# Task input start

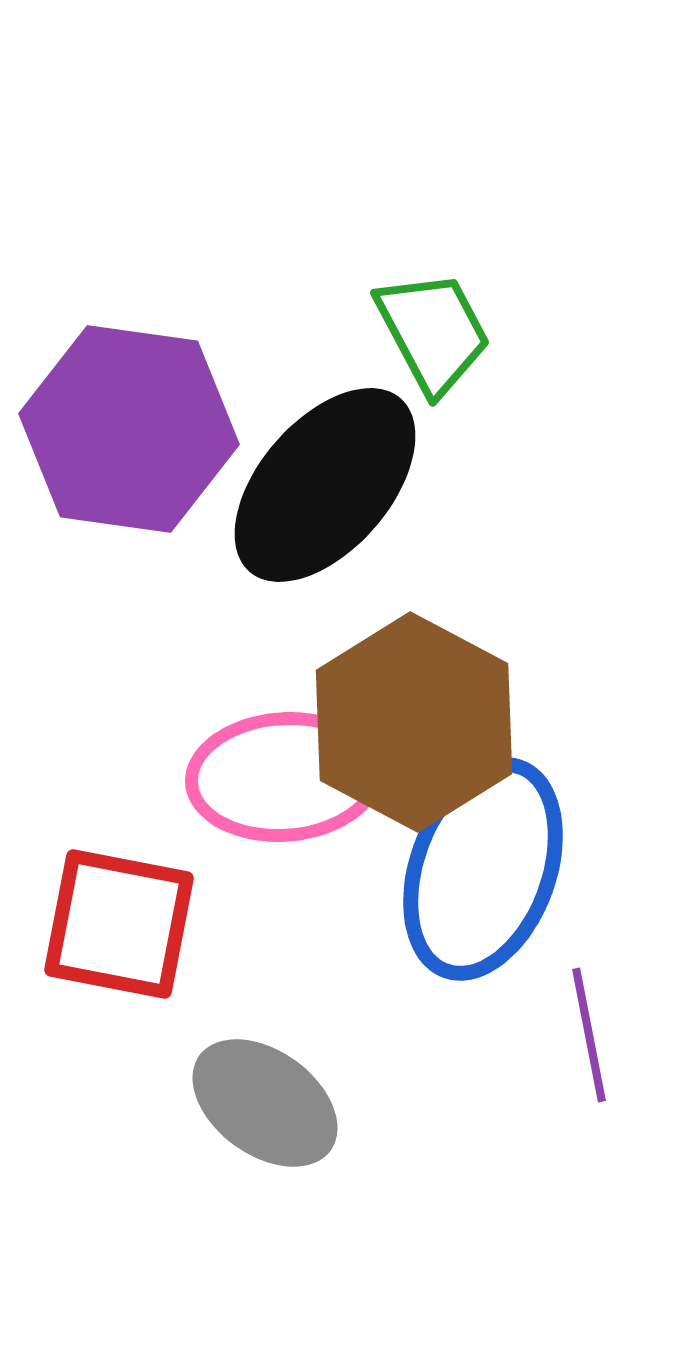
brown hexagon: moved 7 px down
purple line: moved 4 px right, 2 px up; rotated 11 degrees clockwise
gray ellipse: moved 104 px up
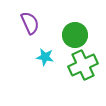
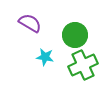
purple semicircle: rotated 35 degrees counterclockwise
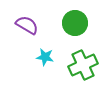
purple semicircle: moved 3 px left, 2 px down
green circle: moved 12 px up
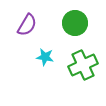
purple semicircle: rotated 90 degrees clockwise
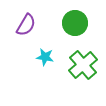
purple semicircle: moved 1 px left
green cross: rotated 16 degrees counterclockwise
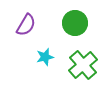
cyan star: rotated 24 degrees counterclockwise
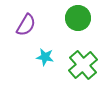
green circle: moved 3 px right, 5 px up
cyan star: rotated 24 degrees clockwise
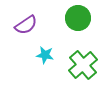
purple semicircle: rotated 25 degrees clockwise
cyan star: moved 2 px up
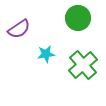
purple semicircle: moved 7 px left, 4 px down
cyan star: moved 1 px right, 1 px up; rotated 18 degrees counterclockwise
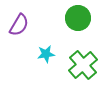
purple semicircle: moved 4 px up; rotated 25 degrees counterclockwise
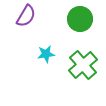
green circle: moved 2 px right, 1 px down
purple semicircle: moved 7 px right, 9 px up
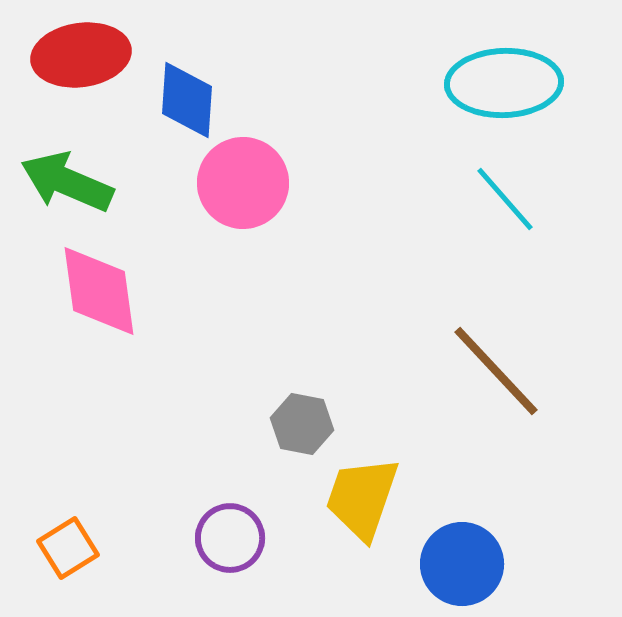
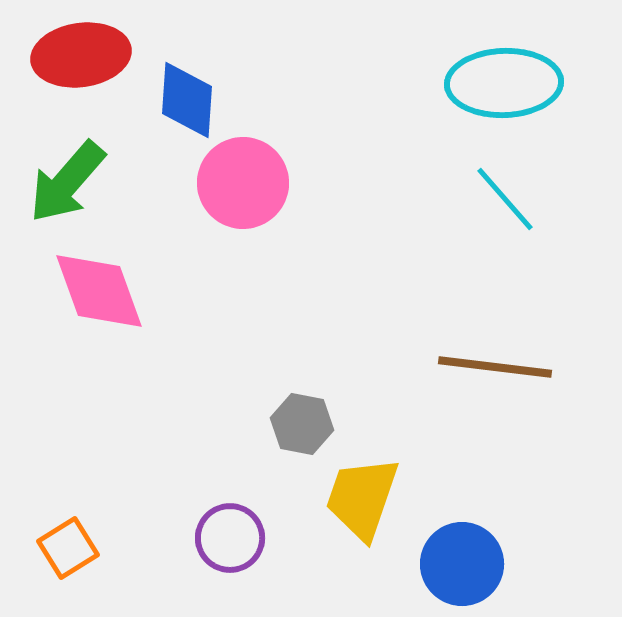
green arrow: rotated 72 degrees counterclockwise
pink diamond: rotated 12 degrees counterclockwise
brown line: moved 1 px left, 4 px up; rotated 40 degrees counterclockwise
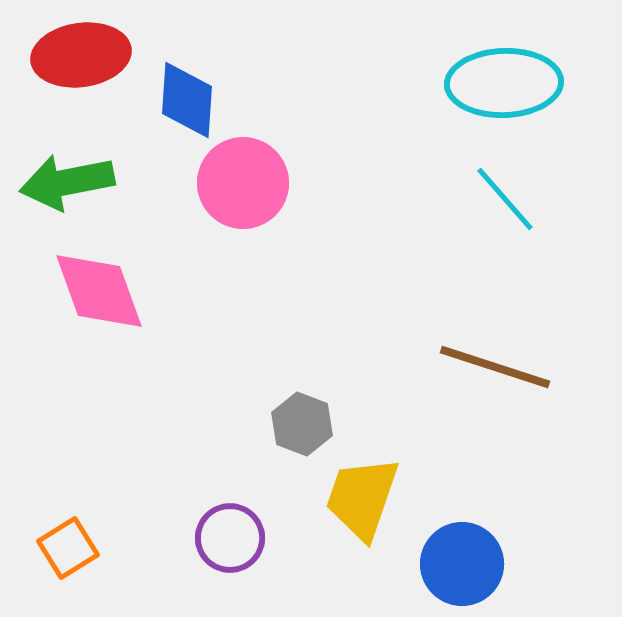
green arrow: rotated 38 degrees clockwise
brown line: rotated 11 degrees clockwise
gray hexagon: rotated 10 degrees clockwise
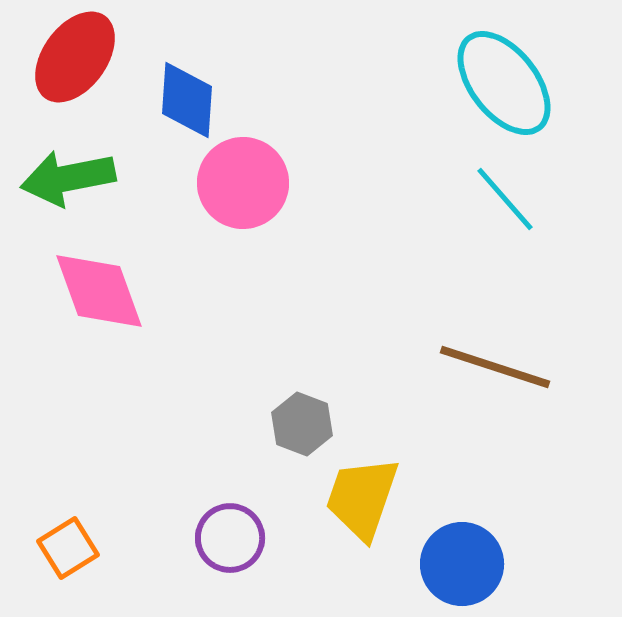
red ellipse: moved 6 px left, 2 px down; rotated 46 degrees counterclockwise
cyan ellipse: rotated 54 degrees clockwise
green arrow: moved 1 px right, 4 px up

# Task input end

_Required task_
Give back every line from the entries above word for word, leaving out the pictures.

_Response to the task_
brown hexagon: moved 7 px down
purple line: moved 4 px right, 2 px up; rotated 11 degrees clockwise
gray ellipse: moved 104 px up
purple semicircle: rotated 35 degrees counterclockwise
purple semicircle: moved 3 px left, 2 px down
green circle: moved 12 px up
purple semicircle: rotated 90 degrees clockwise
purple semicircle: moved 1 px left
green cross: rotated 16 degrees counterclockwise
cyan star: rotated 24 degrees counterclockwise
green circle: moved 3 px right, 5 px up
cyan star: rotated 24 degrees clockwise
purple semicircle: rotated 25 degrees clockwise
cyan star: moved 2 px up
purple semicircle: moved 7 px left, 4 px down
cyan star: moved 1 px right, 1 px up; rotated 18 degrees counterclockwise
purple semicircle: moved 4 px up; rotated 25 degrees counterclockwise
green circle: moved 2 px right, 1 px down
purple semicircle: moved 7 px right, 9 px up
green arrow: rotated 72 degrees counterclockwise
pink diamond: rotated 12 degrees counterclockwise
brown line: moved 1 px left, 4 px up; rotated 40 degrees counterclockwise
green arrow: rotated 38 degrees clockwise
brown line: rotated 11 degrees clockwise
gray hexagon: rotated 10 degrees clockwise
red ellipse: moved 6 px left, 2 px down; rotated 46 degrees counterclockwise
cyan ellipse: rotated 54 degrees clockwise
green arrow: moved 1 px right, 4 px up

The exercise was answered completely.